> What the task requires:
Print the lines that run from the line with "orange vase: [115,392,247,559]" to the line with "yellow apple: none", keeping both end lines, exactly as they appear in the entries below, and nothing else.

===== Data

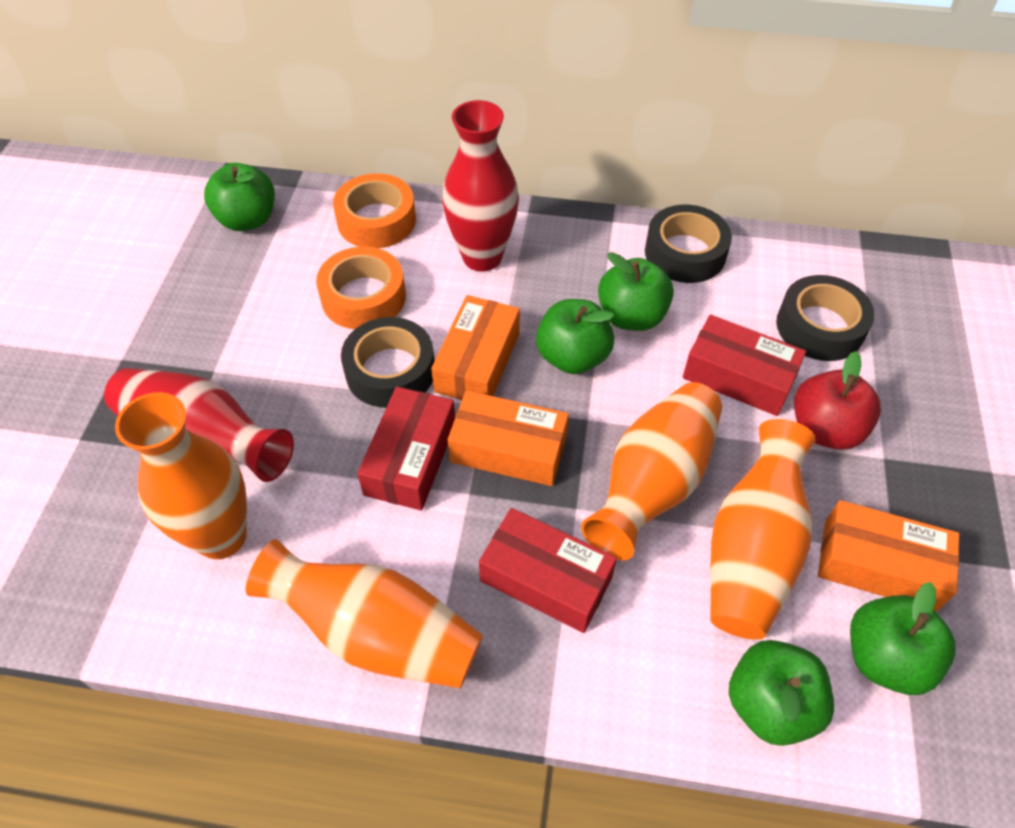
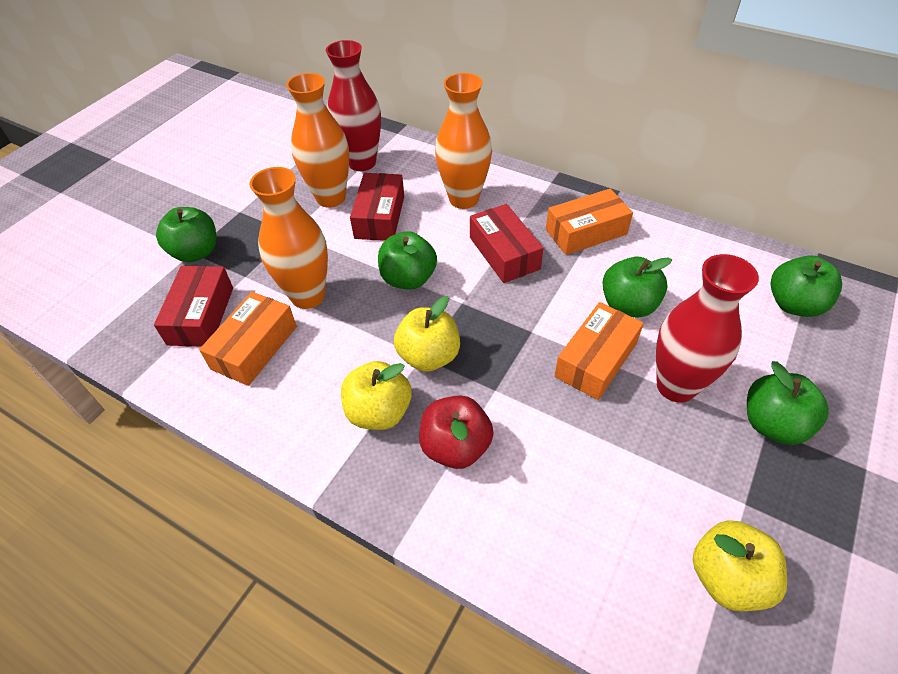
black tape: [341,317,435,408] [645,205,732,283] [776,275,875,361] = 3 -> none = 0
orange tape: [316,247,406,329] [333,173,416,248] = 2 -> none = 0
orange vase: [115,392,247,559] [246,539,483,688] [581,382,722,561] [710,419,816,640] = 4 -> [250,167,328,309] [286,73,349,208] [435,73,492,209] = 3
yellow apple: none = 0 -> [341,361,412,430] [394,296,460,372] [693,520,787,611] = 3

==========
===== Data

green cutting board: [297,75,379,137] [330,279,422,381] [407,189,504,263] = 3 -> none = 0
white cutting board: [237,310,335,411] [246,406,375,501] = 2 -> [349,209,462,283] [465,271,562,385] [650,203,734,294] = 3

==========

> Written solution:
orange vase: [115,392,247,559] [246,539,483,688] [581,382,722,561] [710,419,816,640] = 4 -> [250,167,328,309] [286,73,349,208] [435,73,492,209] = 3
yellow apple: none = 0 -> [341,361,412,430] [394,296,460,372] [693,520,787,611] = 3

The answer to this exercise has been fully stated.